▶ _WHAT TO DO_
Starting with the line that contains "blue stacking toy: 0 -> 1" and stopping after the line that contains "white stacking toy: 2 -> 0", return each line below exactly as written, with no others.

Stored data
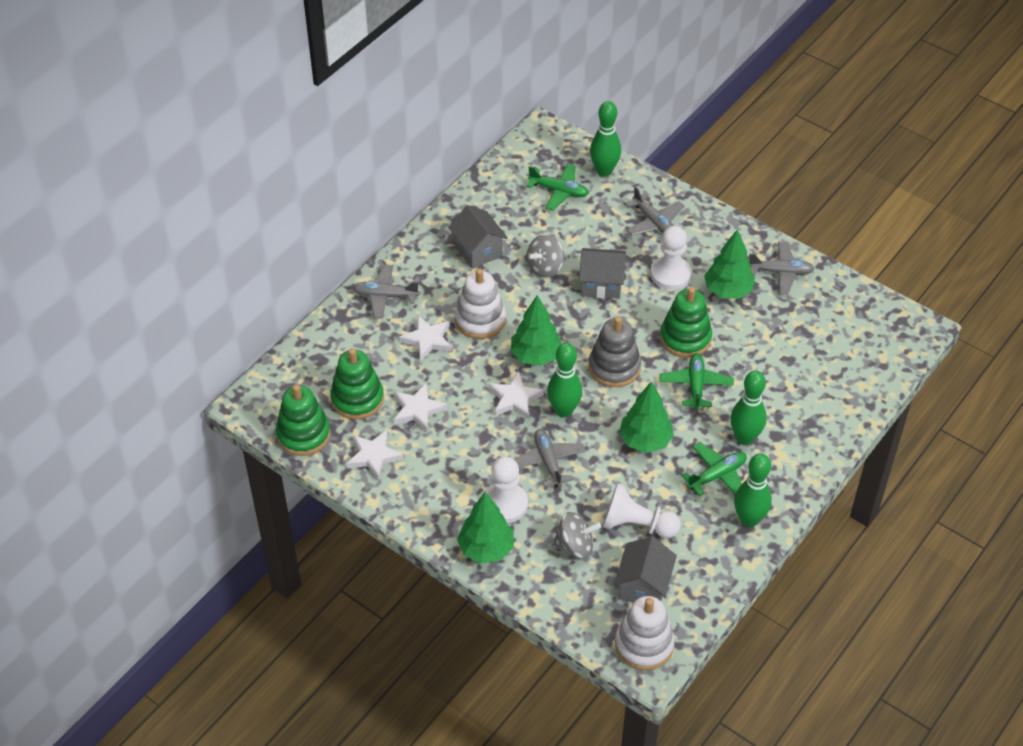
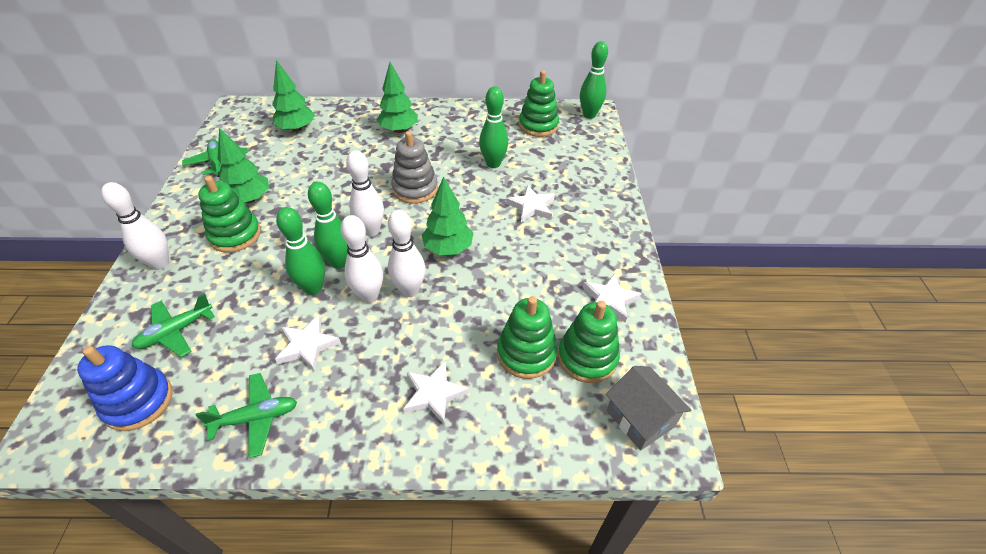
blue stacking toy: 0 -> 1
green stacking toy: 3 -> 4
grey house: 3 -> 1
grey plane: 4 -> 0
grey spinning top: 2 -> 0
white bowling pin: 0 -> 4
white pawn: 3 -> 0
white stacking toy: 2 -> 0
* * *
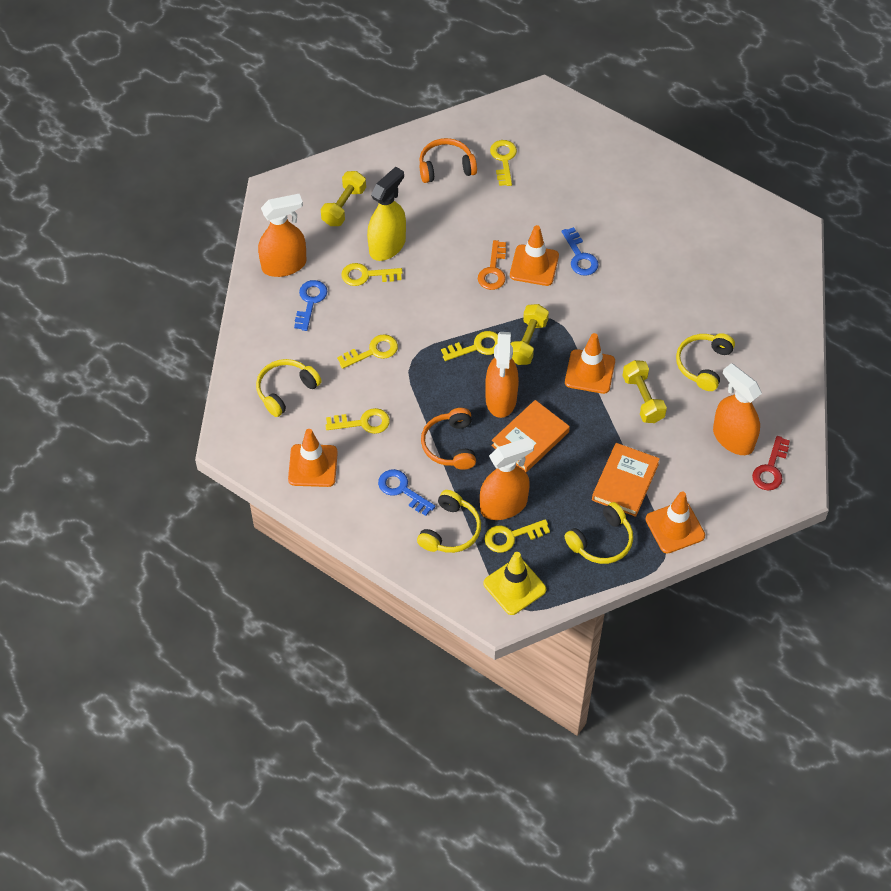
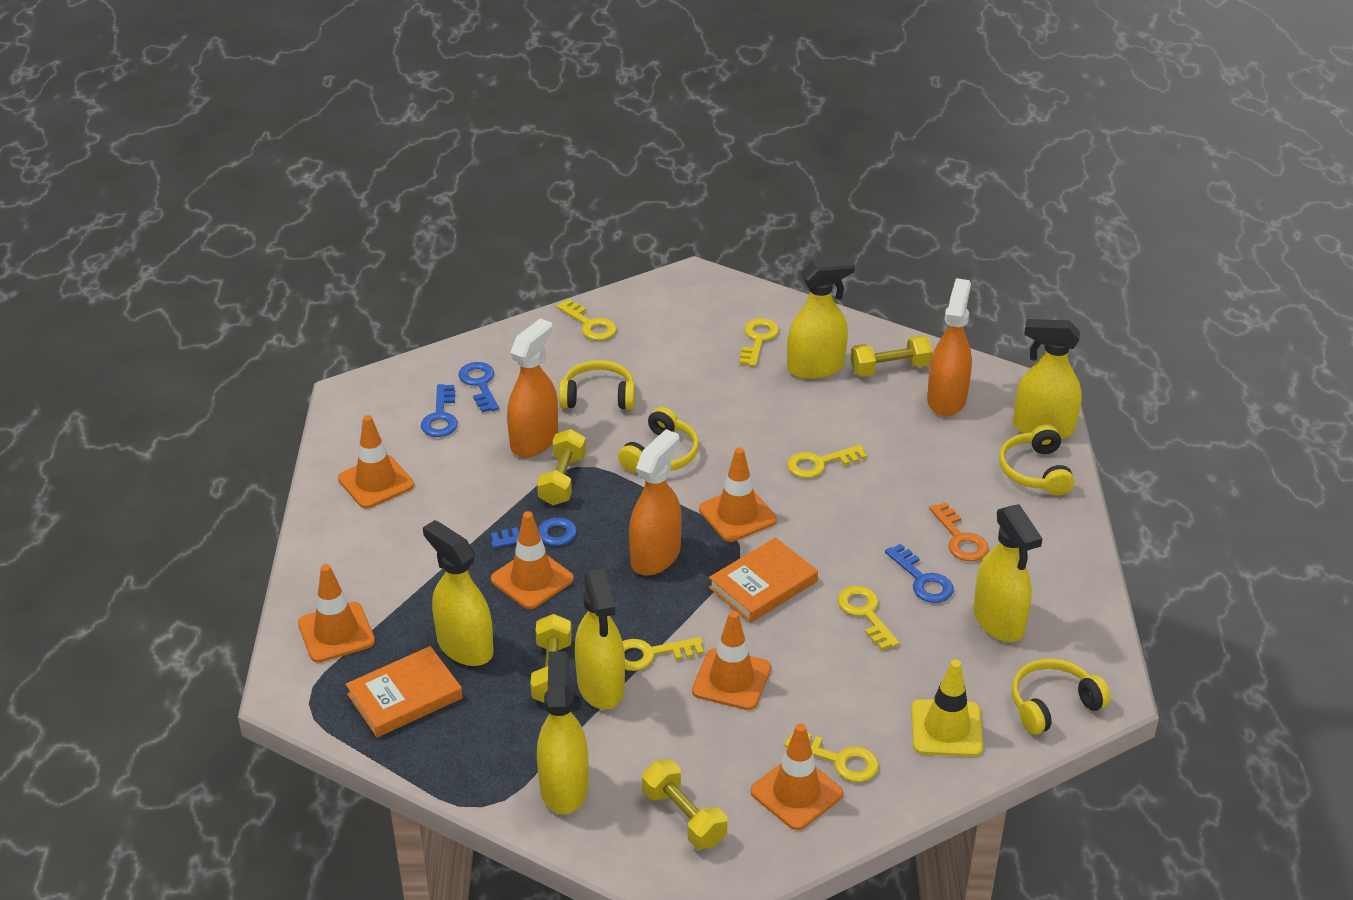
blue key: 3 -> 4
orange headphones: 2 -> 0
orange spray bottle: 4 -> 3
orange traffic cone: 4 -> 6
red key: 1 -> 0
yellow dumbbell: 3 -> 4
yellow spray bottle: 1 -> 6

▶ _EXERCISE SOLUTION_
blue stacking toy: 0 -> 1
green stacking toy: 3 -> 4
grey house: 3 -> 1
grey plane: 4 -> 0
grey spinning top: 2 -> 0
white bowling pin: 0 -> 4
white pawn: 3 -> 0
white stacking toy: 2 -> 0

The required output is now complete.